• Activity:
Copy out each line of the material that includes the word "brown".
━━━ Input
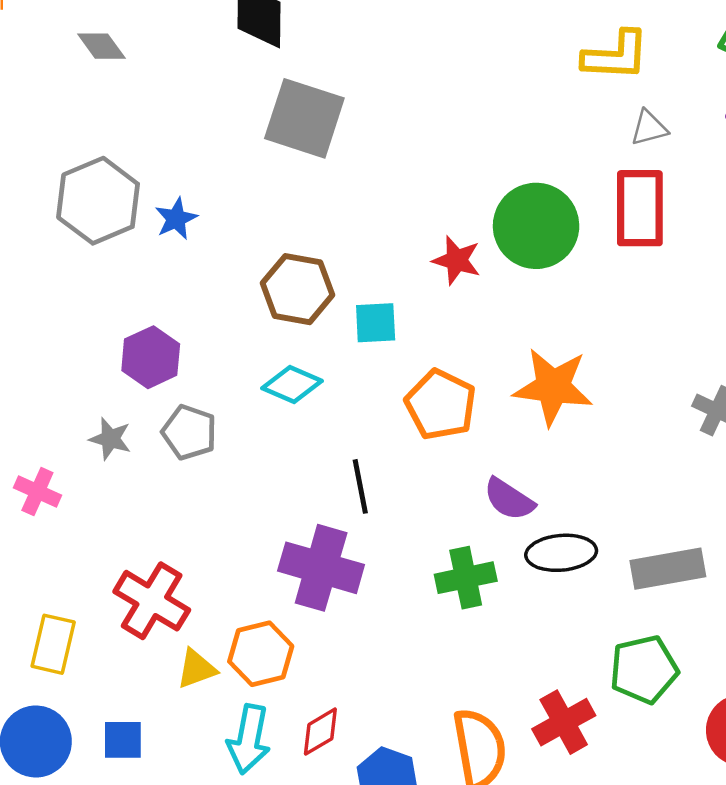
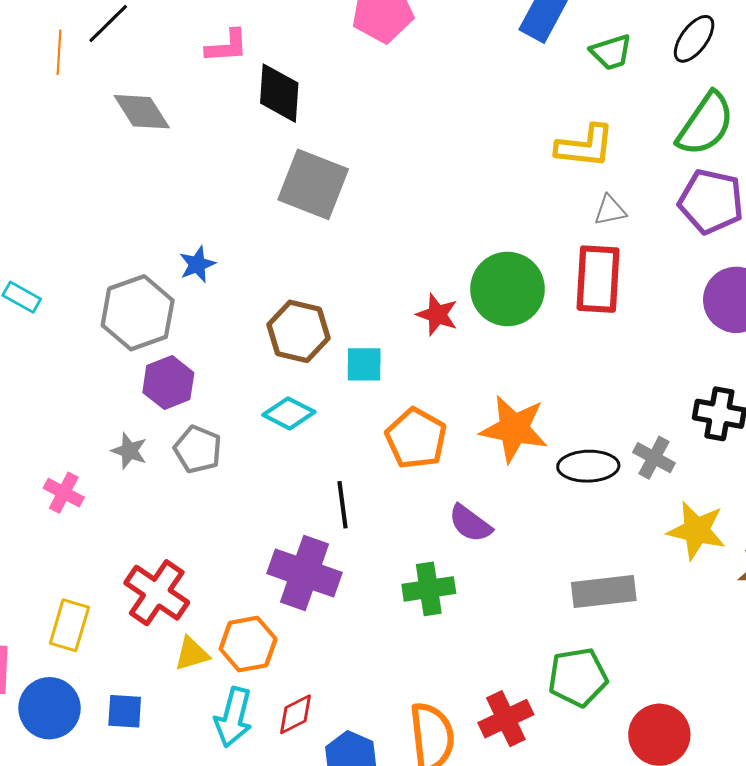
gray diamond: (101, 46) -> (142, 112), size x1.4
gray hexagon: (98, 201) -> (138, 313), moved
black ellipse: (561, 553) -> (588, 466), moved

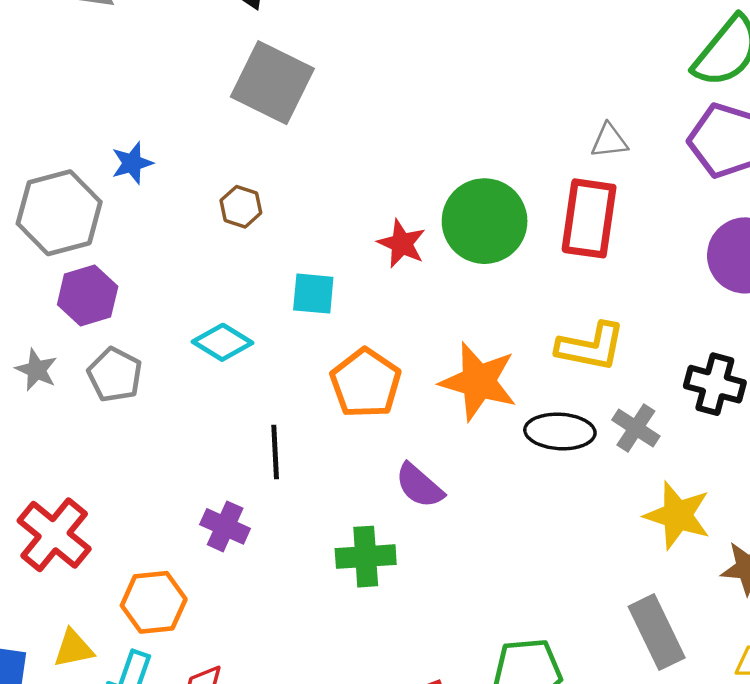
yellow L-shape: (585, 146) -> (591, 347), moved
brown hexagon: (298, 331) -> (241, 207), moved, size x0.6
purple cross: (305, 573) -> (225, 526), size x0.6
gray rectangle: (604, 591) -> (657, 632), moved, turned 66
yellow triangle: (192, 654) -> (74, 649), moved

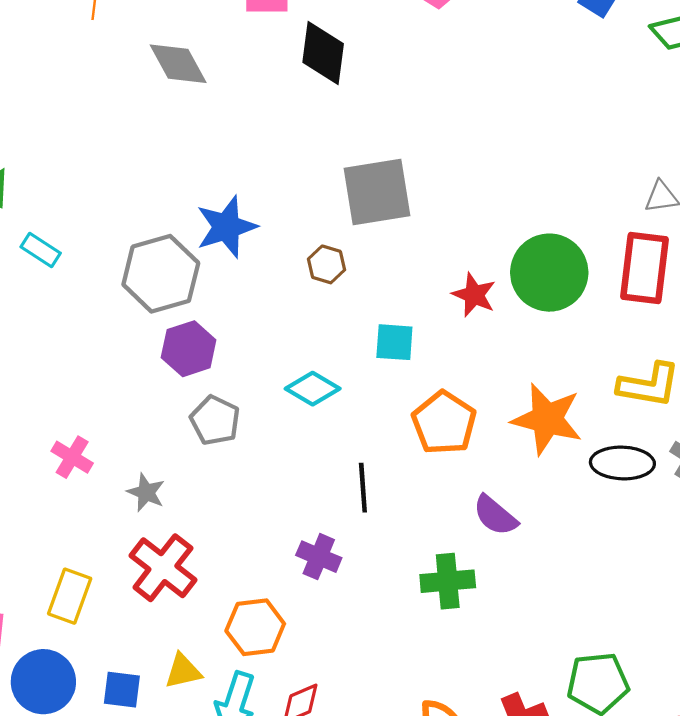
gray square: (272, 83) -> (377, 192), moved, turned -34
blue star: (132, 163) -> (226, 227), size x1.6
gray star: (36, 370) -> (146, 492), moved

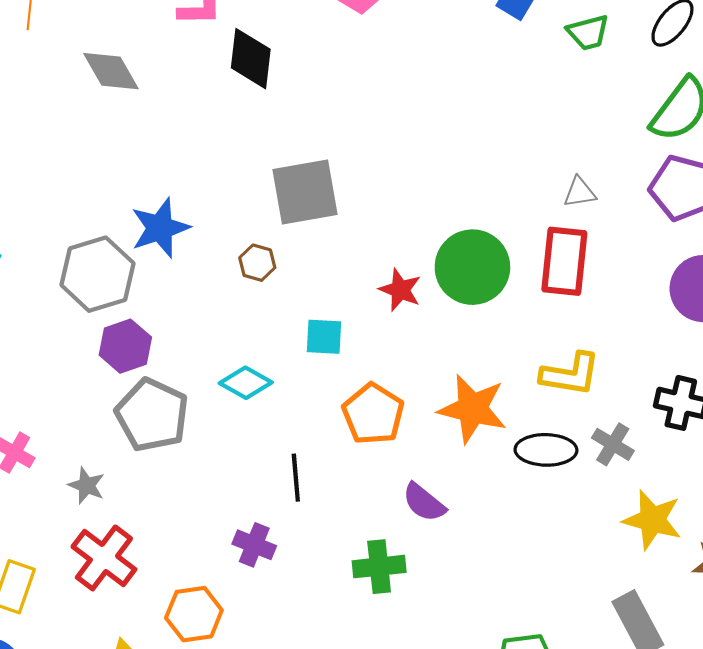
gray pentagon: (215, 420) -> (152, 415), size x1.5

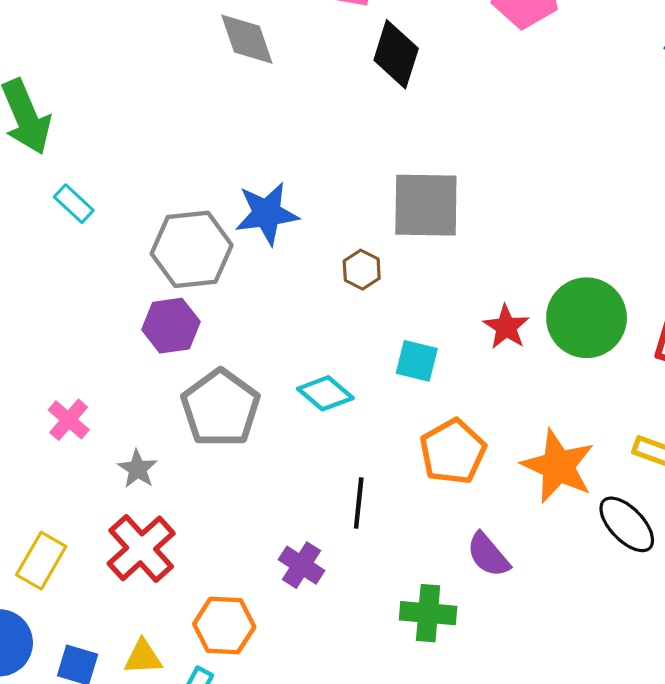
purple hexagon: (125, 346) -> (171, 326), moved
black ellipse: (546, 450) -> (627, 524), turned 34

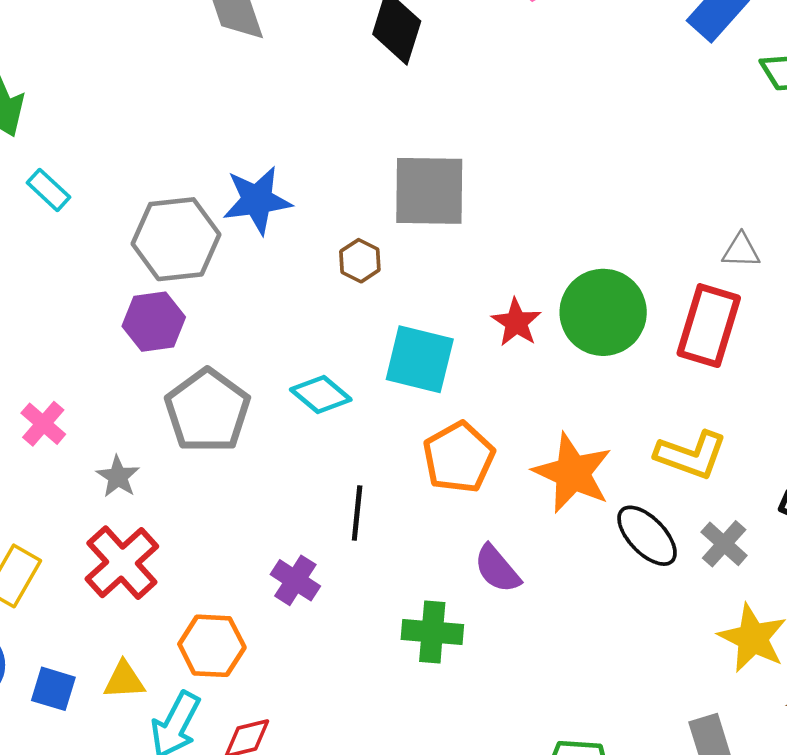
cyan square: (417, 361) -> (420, 359), size x1.5

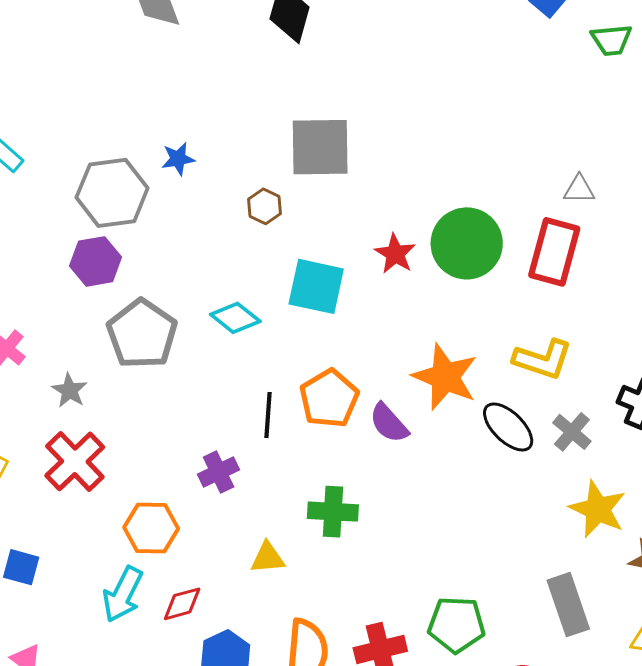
blue star: (257, 200) -> (178, 159), size x0.6
orange pentagon: (459, 457) -> (329, 398), moved
purple semicircle: (497, 569) -> (389, 423), moved
purple cross: (295, 580) -> (219, 472), turned 33
yellow triangle: (124, 680) -> (268, 558), moved

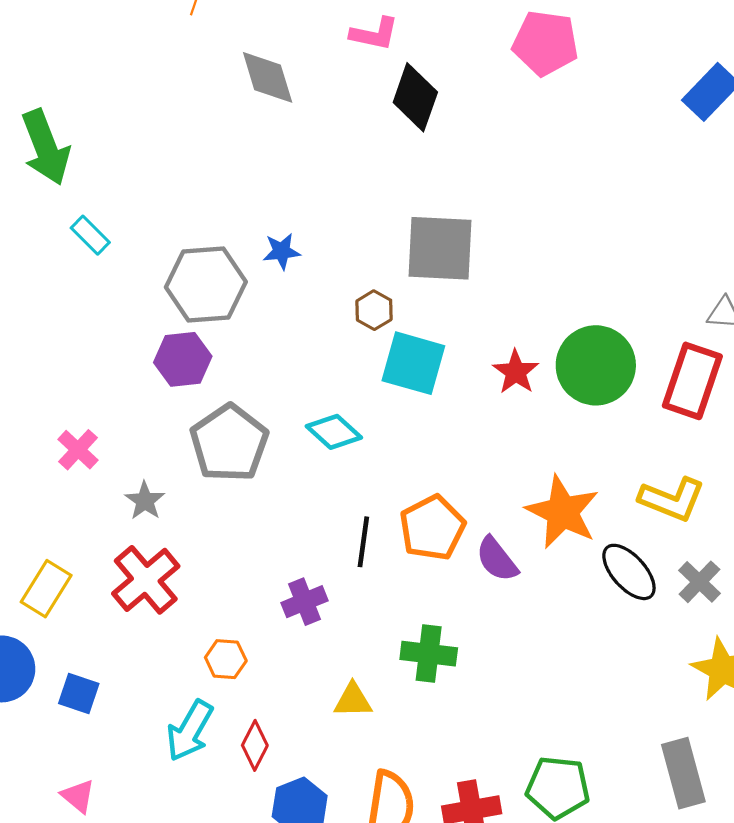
cyan square: (316, 286) -> (413, 363), moved
orange hexagon: (151, 528) -> (226, 659), size x0.7
red diamond: (182, 604) -> (255, 745), turned -51

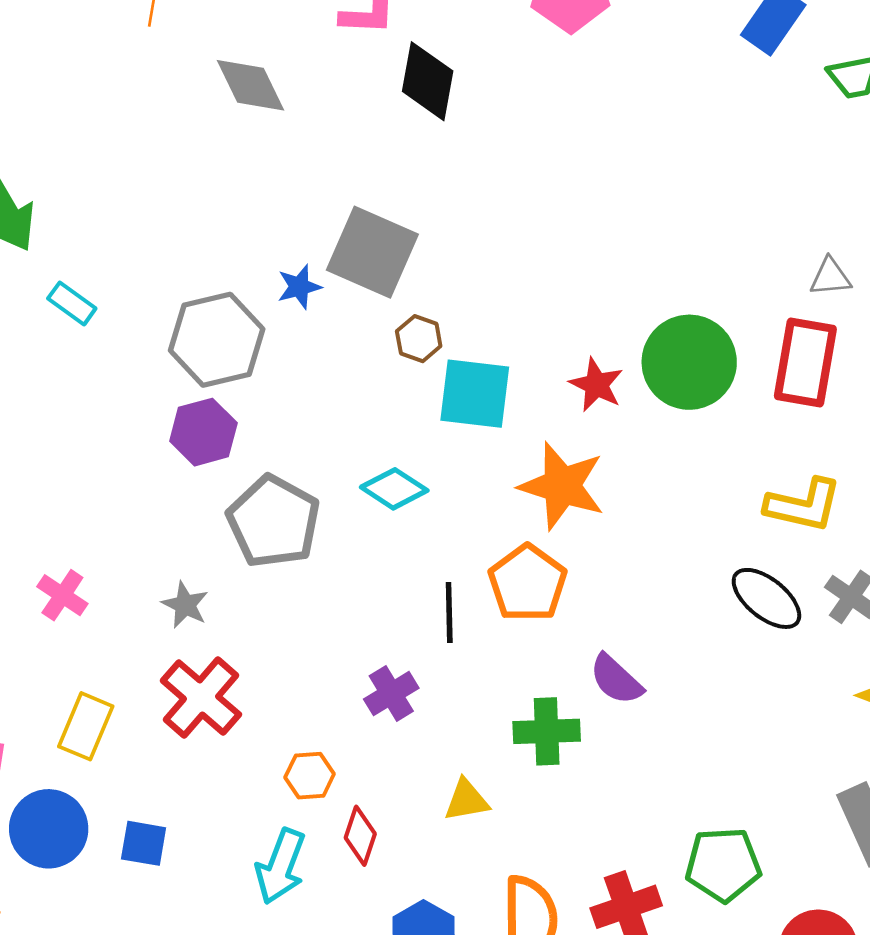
gray square: (440, 248) -> (372, 252), moved, turned 30
pink cross: (78, 450) -> (62, 595), moved
orange star: (563, 512) -> (562, 486), moved
purple semicircle: (497, 559) -> (616, 680), moved
red diamond: (255, 745) -> (360, 836), moved

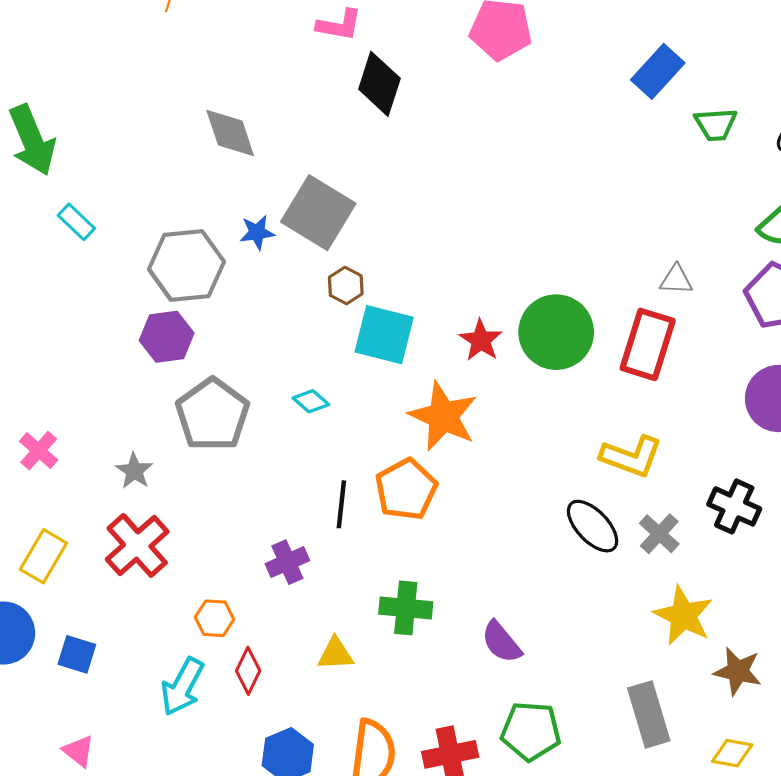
gray diamond: (251, 85) -> (230, 133), moved
cyan diamond: (394, 489) -> (311, 401), size x0.7
purple semicircle: (616, 680) -> (501, 642), moved

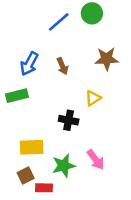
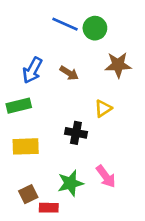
green circle: (92, 13) -> (95, 28), moved
blue line: (59, 22) -> (65, 24), turned 65
brown arrow: (62, 66) -> (69, 73), turned -35
yellow rectangle: (32, 147) -> (26, 146), moved

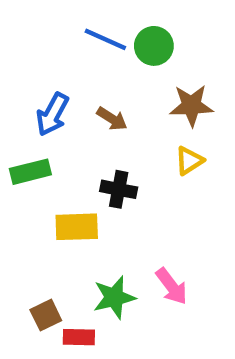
yellow triangle: (103, 108) -> (189, 161), moved
black cross: (76, 133) -> (119, 189), moved
yellow rectangle: (26, 146) -> (77, 227), moved

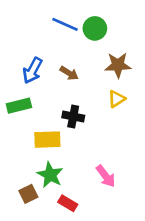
green star: (114, 297) -> (50, 175), moved, turned -30
red rectangle: (79, 337) -> (68, 203), moved, turned 30

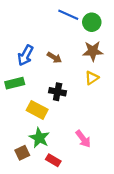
blue line: (65, 24) -> (68, 15), moved
green circle: (95, 28) -> (92, 22), moved
yellow rectangle: (47, 140) -> (37, 110), turned 30

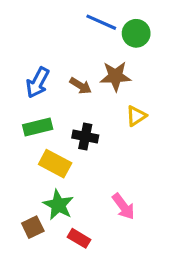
brown star: (93, 51) -> (115, 76), moved
green rectangle: (15, 83) -> (38, 127), moved

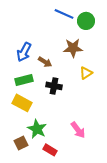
brown arrow: (81, 86) -> (45, 62), moved
yellow rectangle: (55, 164) -> (22, 103), moved

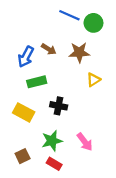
brown arrow: (45, 62) -> (49, 49), moved
green rectangle: (24, 80) -> (37, 82), moved
black cross: (54, 86) -> (59, 106), moved
green star: (37, 129) -> (52, 141), moved, turned 30

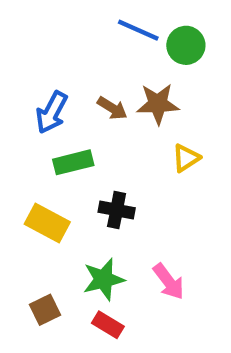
brown arrow: (49, 49) -> (112, 108), moved

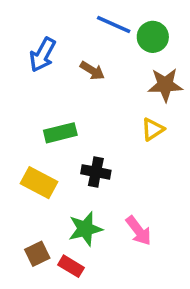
brown star: (158, 104) -> (165, 85), moved
brown arrow: (112, 108) -> (92, 71), moved
blue arrow: (52, 112) -> (43, 55), moved
red rectangle: (108, 325) -> (71, 266), moved

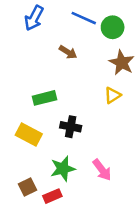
blue arrow: (43, 55) -> (34, 18), moved
brown star: (165, 85) -> (122, 63), turned 30
red rectangle: (71, 266) -> (52, 196), turned -54

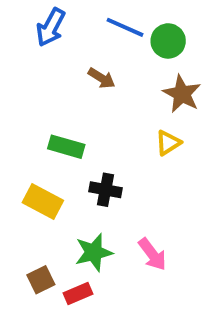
green rectangle: (44, 98) -> (66, 147), turned 30

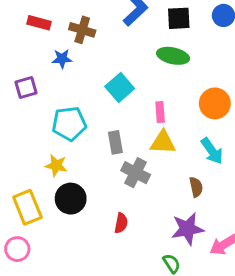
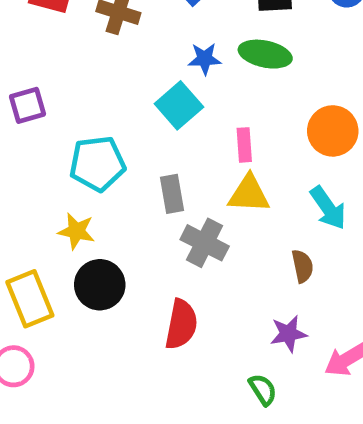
blue star: (62, 59) -> (205, 59), moved
red semicircle: (121, 223) -> (181, 324), size x1.5
purple star: (187, 229) -> (288, 334), size x0.7

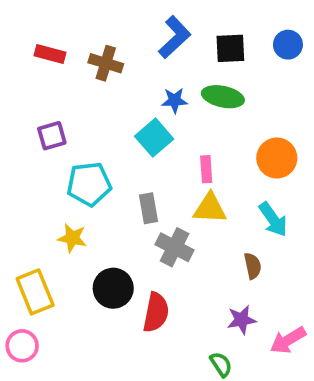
purple square: (28, 105) -> (52, 136), moved
black circle: (100, 285) -> (113, 288), moved

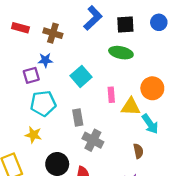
blue star: (175, 100) -> (45, 60), moved
purple square: (52, 136) -> (31, 75), moved
yellow triangle: (210, 208) -> (131, 107), moved

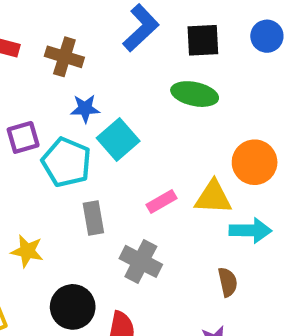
blue star: (45, 60) -> (85, 108), moved
pink rectangle: (111, 95) -> (162, 202), moved, turned 64
cyan pentagon: (43, 103) -> (66, 162), moved, turned 30
gray rectangle: (78, 117) -> (93, 218), moved
cyan arrow: (150, 124) -> (250, 230), turned -54

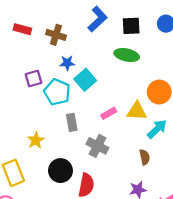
cyan arrow: (250, 230) -> (157, 129), turned -45
yellow star: (27, 251) -> (36, 140), turned 30

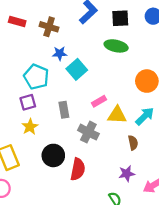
purple square: (34, 79) -> (28, 102), moved
cyan pentagon: (57, 92) -> (36, 77), moved
yellow triangle: (137, 111) -> (117, 115), moved

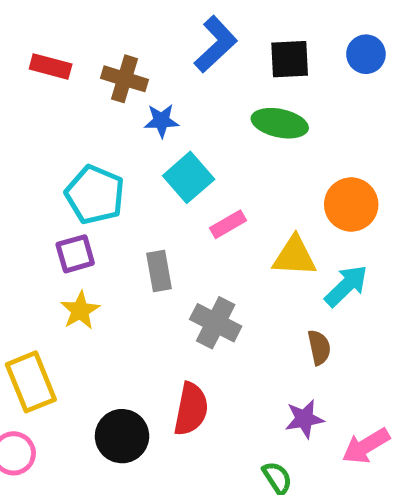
blue star: (60, 53) -> (161, 121), moved
pink rectangle: (99, 101) -> (228, 224), moved
yellow triangle: (117, 115) -> (295, 256), moved
black circle: (53, 155) -> (122, 436), moved

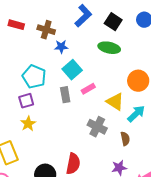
black square: (290, 59) -> (113, 22), turned 36
yellow triangle: (295, 256) -> (115, 102), turned 30
gray rectangle: (159, 271) -> (65, 95), moved
gray cross: (216, 323) -> (97, 127), moved

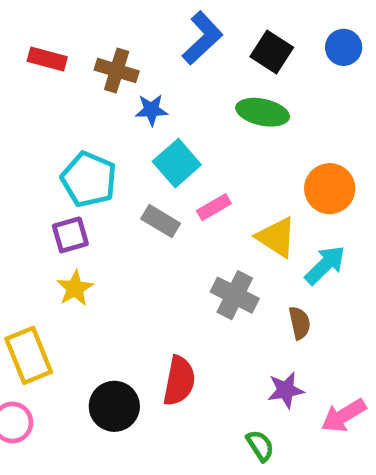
gray rectangle: (65, 95) -> (161, 221), turned -49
━━━━━━
• Written solution:
brown hexagon: (298, 331) -> (241, 207), moved, size x0.6
brown arrow: (62, 66) -> (69, 73), turned -35
brown star: (93, 51) -> (115, 76), moved
brown arrow: (81, 86) -> (45, 62), moved
brown arrow: (45, 62) -> (49, 49), moved
brown arrow: (49, 49) -> (112, 108), moved
brown star: (158, 104) -> (165, 85), moved
brown arrow: (112, 108) -> (92, 71), moved
brown star: (165, 85) -> (122, 63), turned 30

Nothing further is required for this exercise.